TASK TO CARRY OUT – Go through the listing and copy each line that has the string "pink" in it.

□ □ □ □

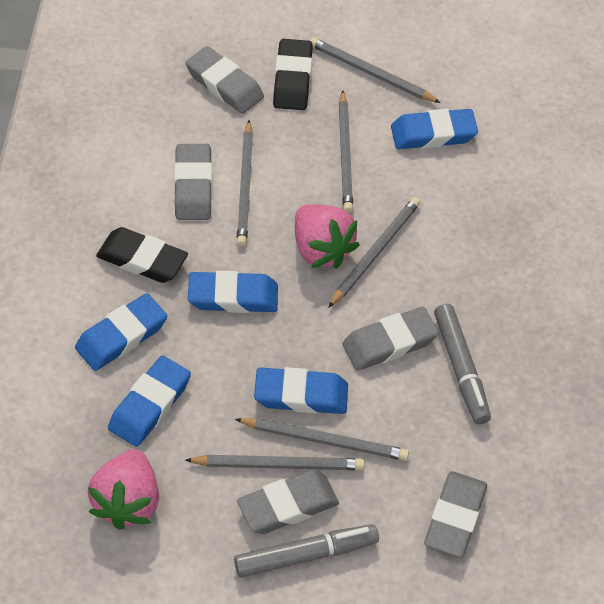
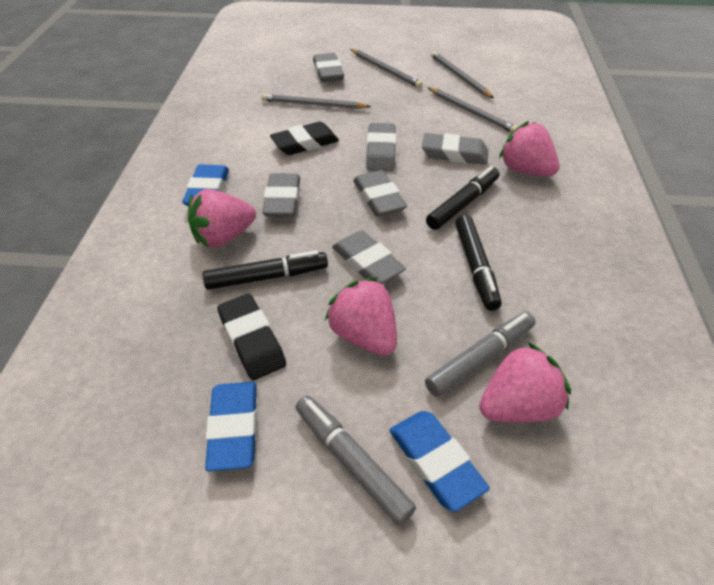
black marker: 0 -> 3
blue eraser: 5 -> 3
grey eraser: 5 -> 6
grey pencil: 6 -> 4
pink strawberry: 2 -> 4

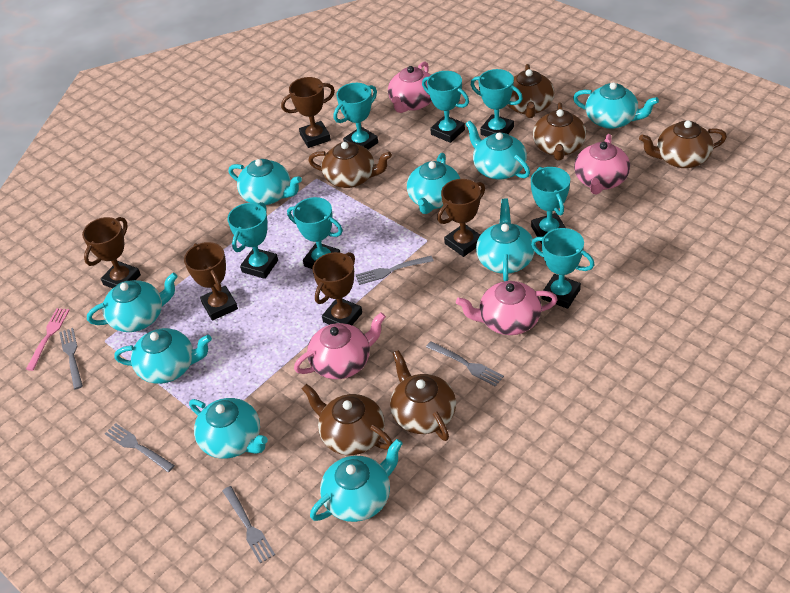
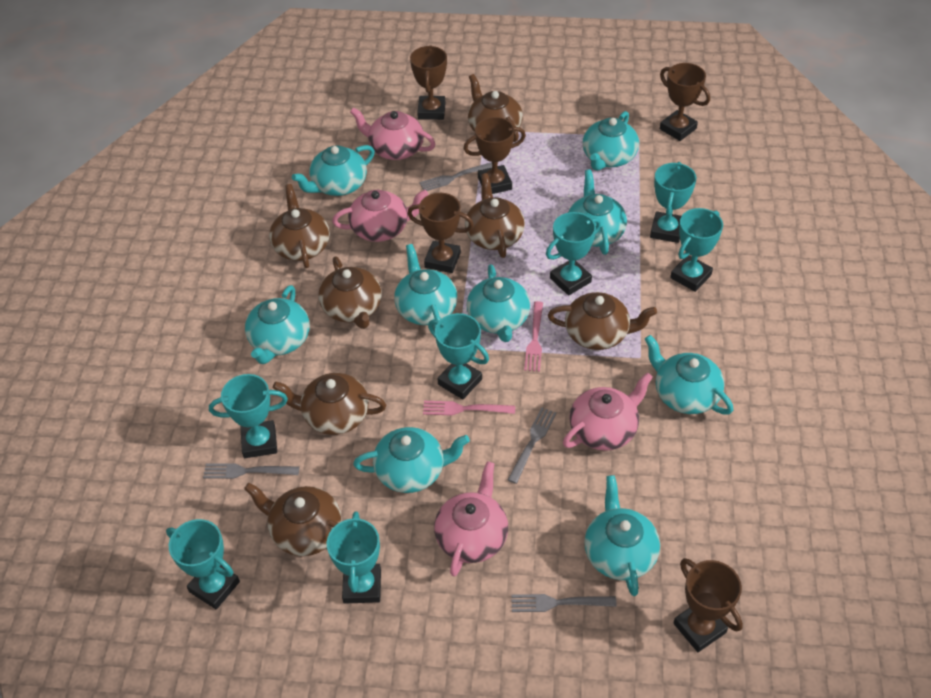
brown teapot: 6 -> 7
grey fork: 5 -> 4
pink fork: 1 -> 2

□ □ □ □

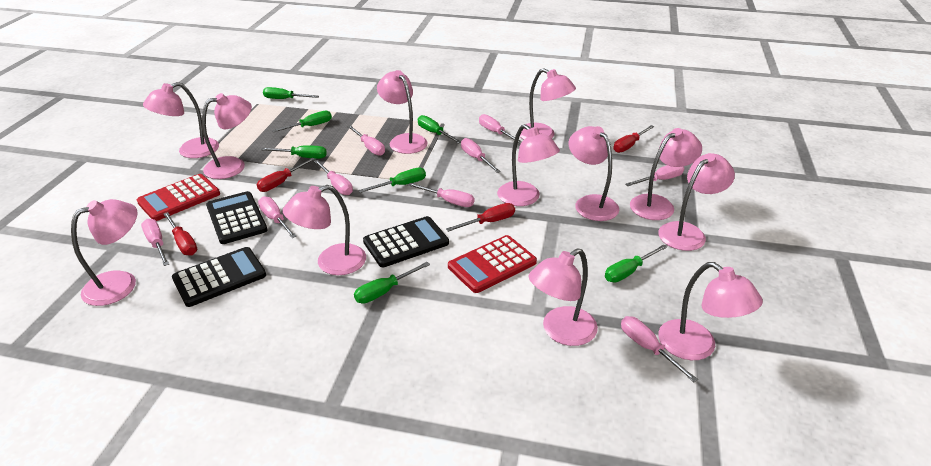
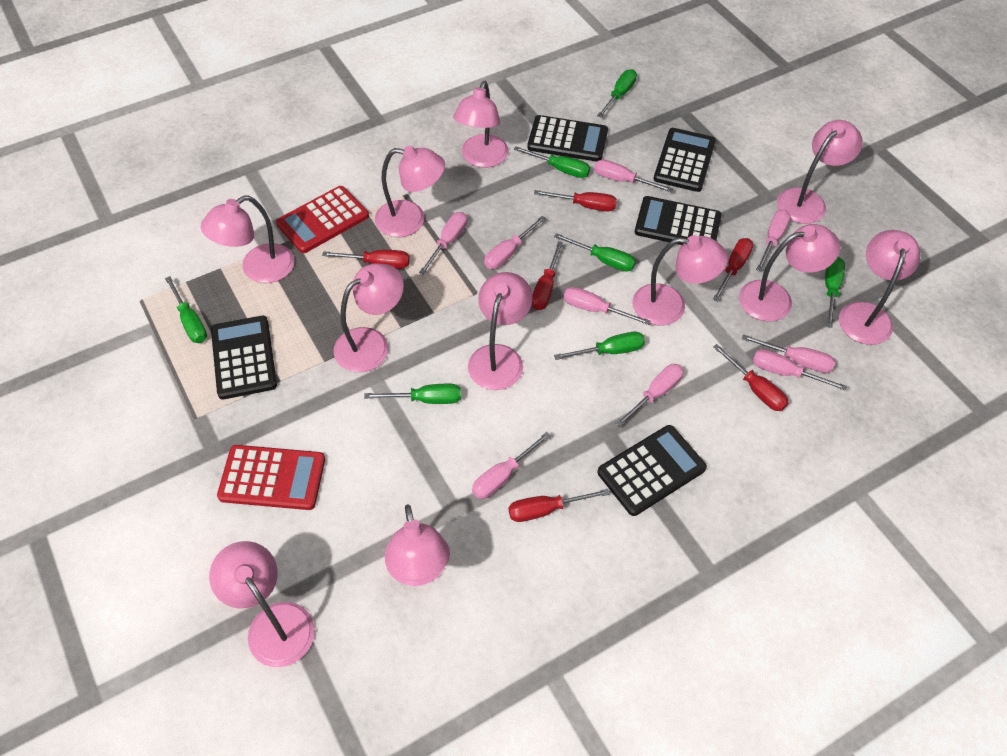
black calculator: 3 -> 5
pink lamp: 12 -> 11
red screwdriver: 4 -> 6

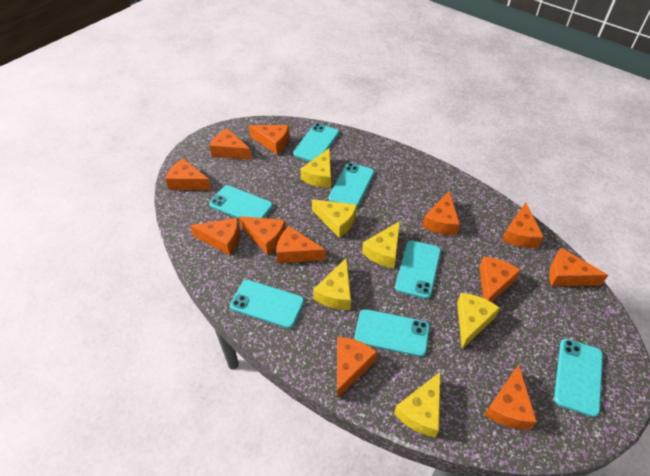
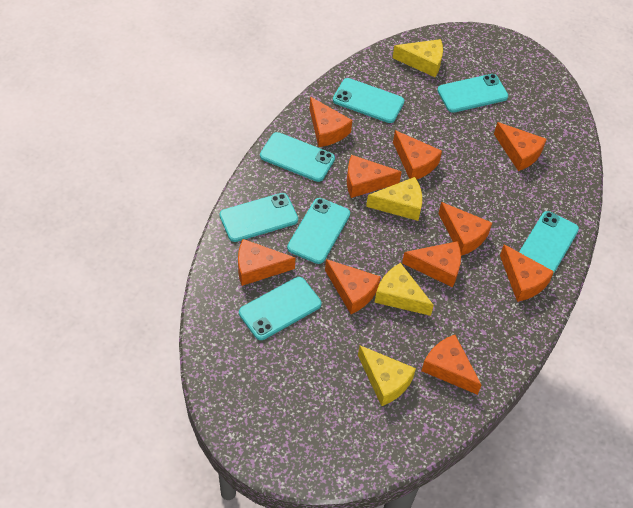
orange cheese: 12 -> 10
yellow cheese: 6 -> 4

□ □ □ □

RESPONSE AREA –
pink strawberry: 2 -> 4
pink fork: 1 -> 2
pink lamp: 12 -> 11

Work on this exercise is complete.